→ PROMPT
Print, exactly as they stand, the lines below from the one that has "none -> black brick J9 level 3" to the one that has "grey brick E4", inclusive, leaving out the pictures.

(Spatial object tracking data)
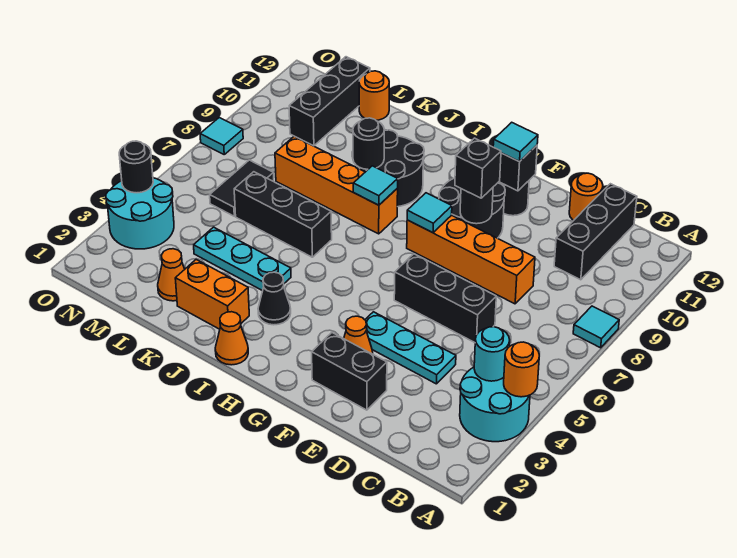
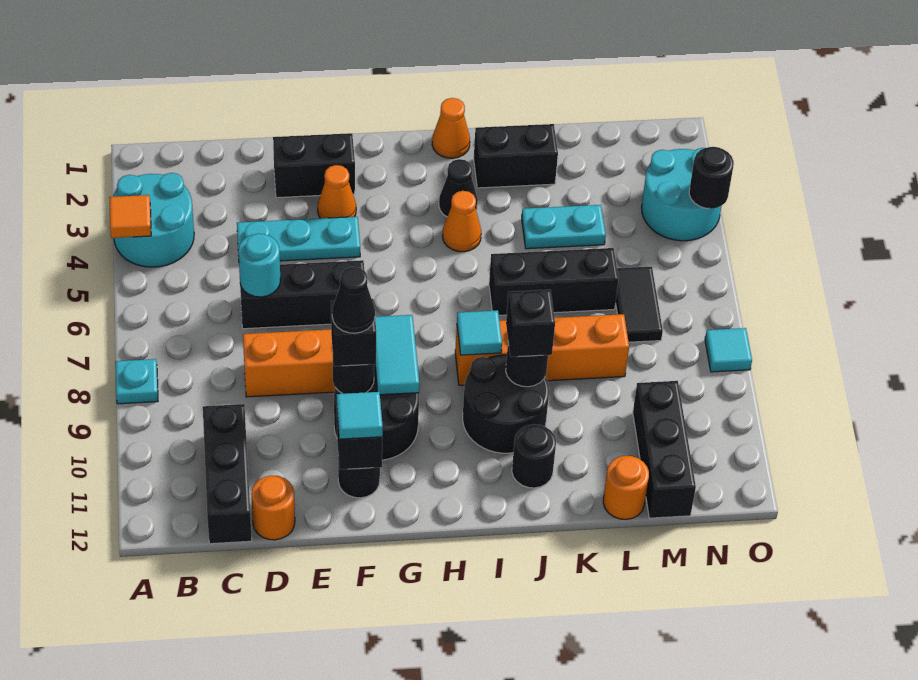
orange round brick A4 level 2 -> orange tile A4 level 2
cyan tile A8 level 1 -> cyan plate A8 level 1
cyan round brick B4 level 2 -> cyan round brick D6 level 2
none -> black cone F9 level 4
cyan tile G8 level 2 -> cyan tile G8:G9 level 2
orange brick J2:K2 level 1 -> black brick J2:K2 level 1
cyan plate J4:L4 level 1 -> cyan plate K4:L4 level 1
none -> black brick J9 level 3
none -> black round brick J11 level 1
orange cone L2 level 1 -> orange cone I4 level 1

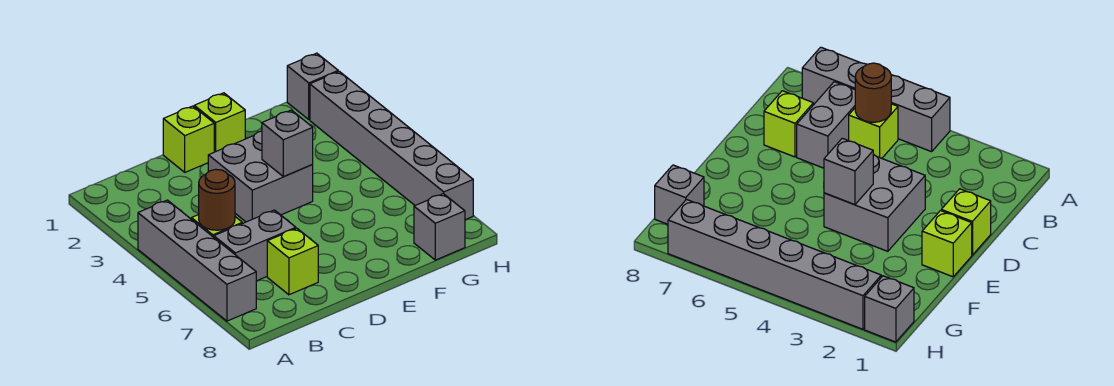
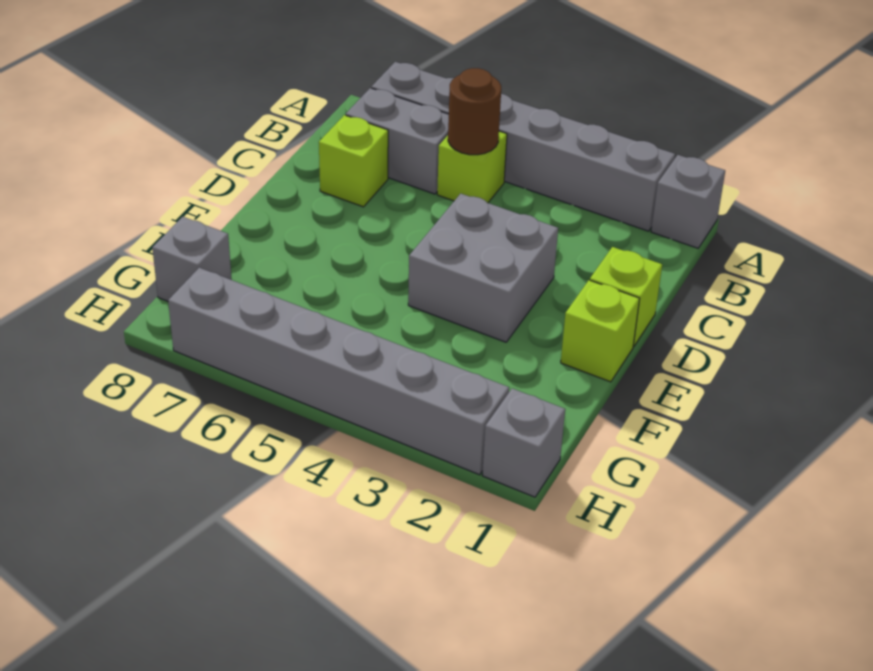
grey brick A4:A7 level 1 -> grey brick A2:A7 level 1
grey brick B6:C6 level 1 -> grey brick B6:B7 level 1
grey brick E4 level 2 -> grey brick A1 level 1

==

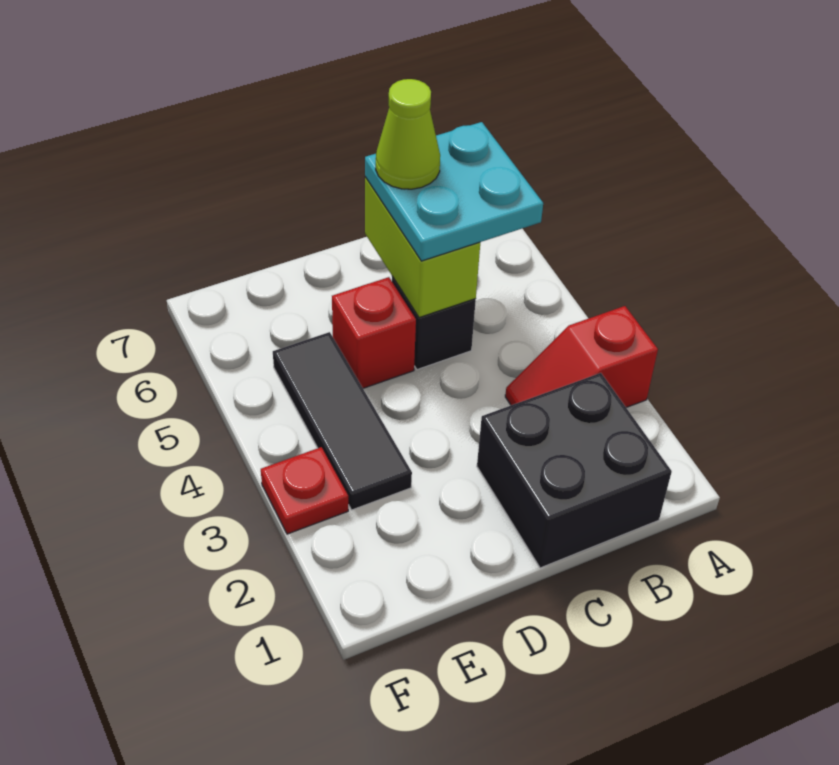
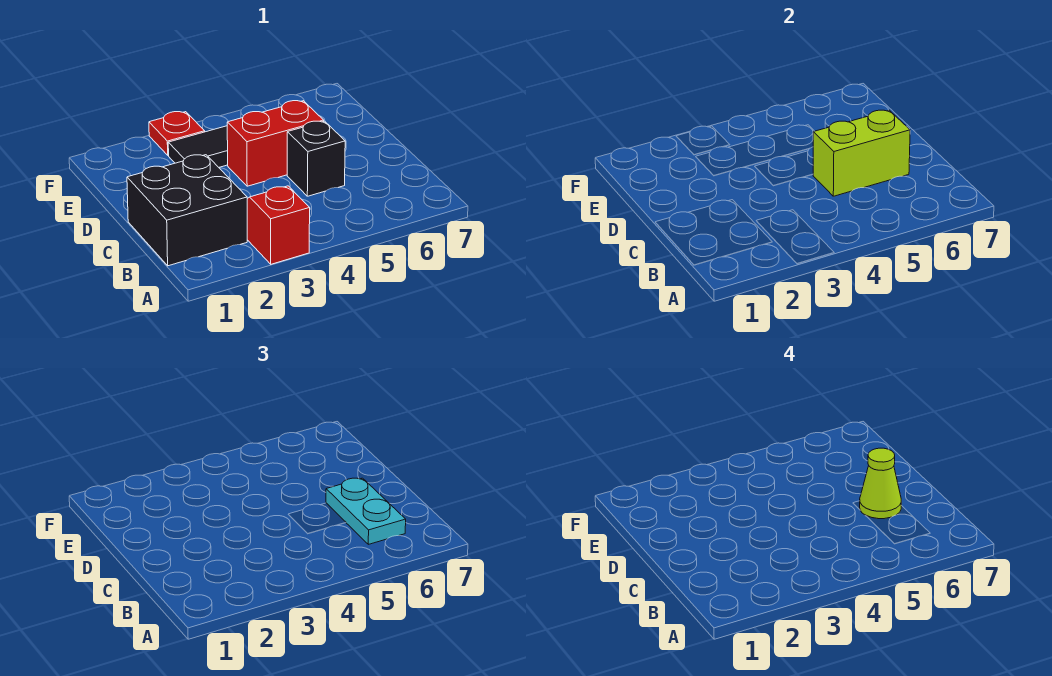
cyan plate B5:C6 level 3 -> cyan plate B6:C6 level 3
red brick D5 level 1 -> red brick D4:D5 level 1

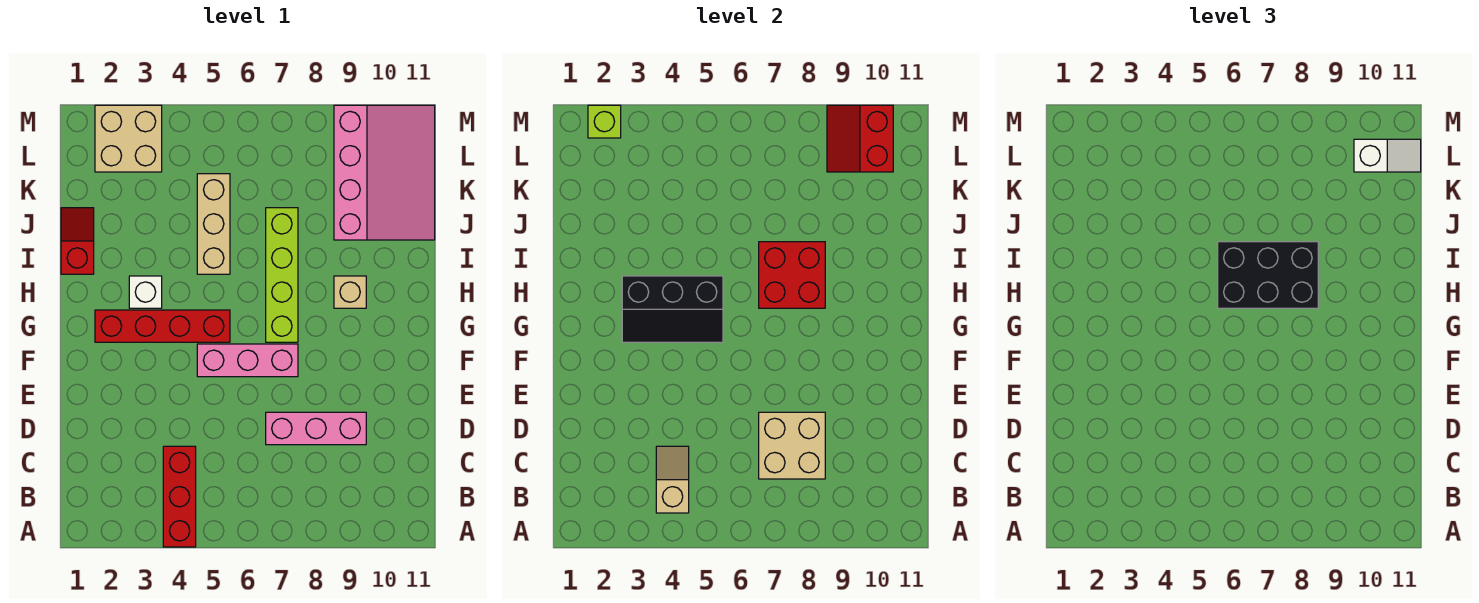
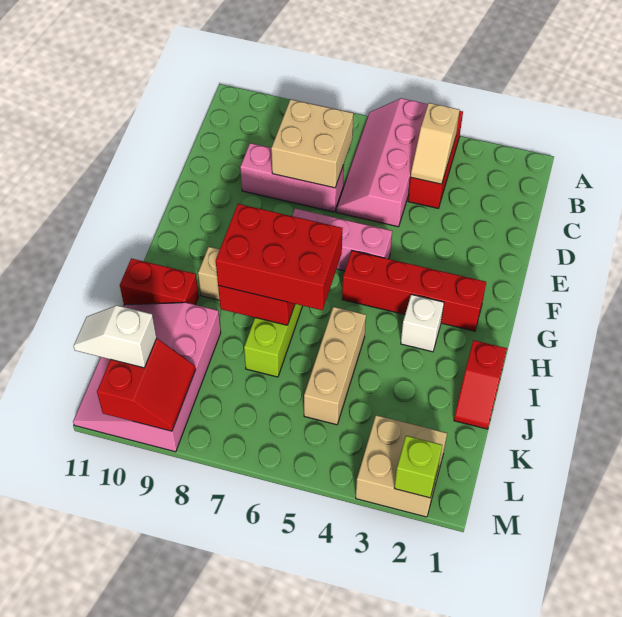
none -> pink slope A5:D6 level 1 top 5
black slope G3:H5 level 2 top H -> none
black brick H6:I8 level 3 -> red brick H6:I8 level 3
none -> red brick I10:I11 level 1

* * *

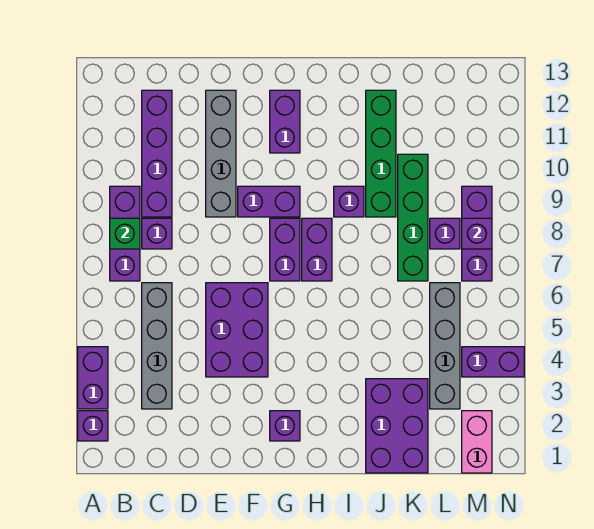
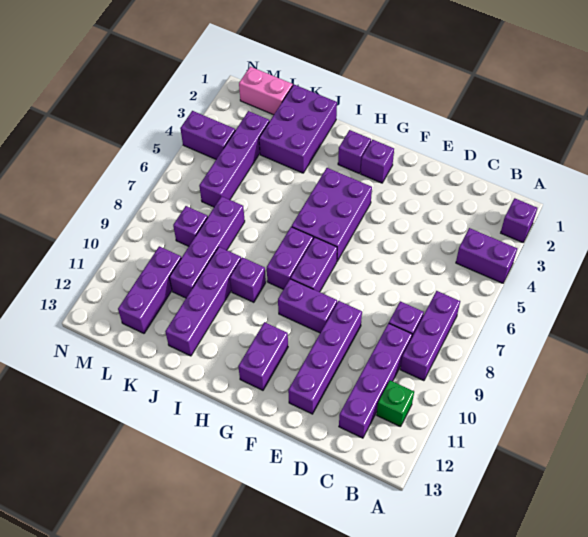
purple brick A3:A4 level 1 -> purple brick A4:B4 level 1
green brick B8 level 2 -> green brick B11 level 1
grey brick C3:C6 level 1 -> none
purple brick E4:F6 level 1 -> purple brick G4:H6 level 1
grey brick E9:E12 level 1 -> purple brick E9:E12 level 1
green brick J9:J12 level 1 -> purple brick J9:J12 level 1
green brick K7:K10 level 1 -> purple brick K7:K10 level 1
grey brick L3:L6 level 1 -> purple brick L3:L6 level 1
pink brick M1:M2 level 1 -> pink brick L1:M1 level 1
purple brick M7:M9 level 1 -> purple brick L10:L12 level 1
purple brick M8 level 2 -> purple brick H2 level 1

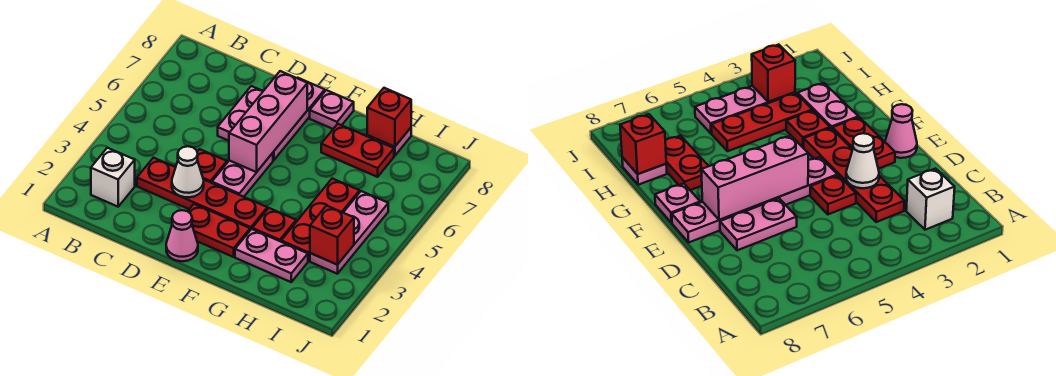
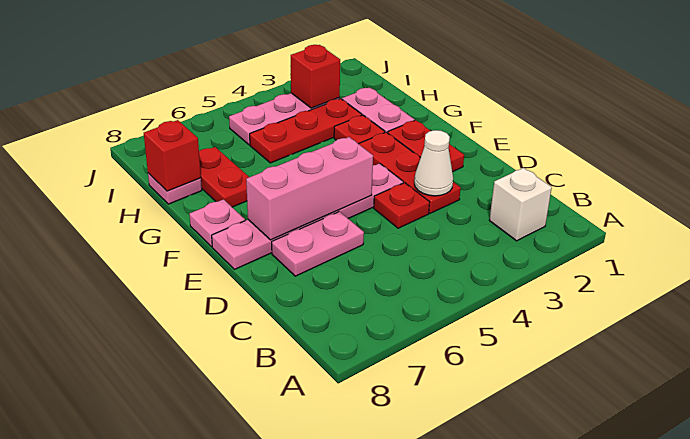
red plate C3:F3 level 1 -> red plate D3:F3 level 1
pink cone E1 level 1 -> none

→ FINISHED TASK
none -> black brick J9 level 3
none -> black round brick J11 level 1
orange cone L2 level 1 -> orange cone I4 level 1

grey brick A4:A7 level 1 -> grey brick A2:A7 level 1
grey brick B6:C6 level 1 -> grey brick B6:B7 level 1
grey brick E4 level 2 -> grey brick A1 level 1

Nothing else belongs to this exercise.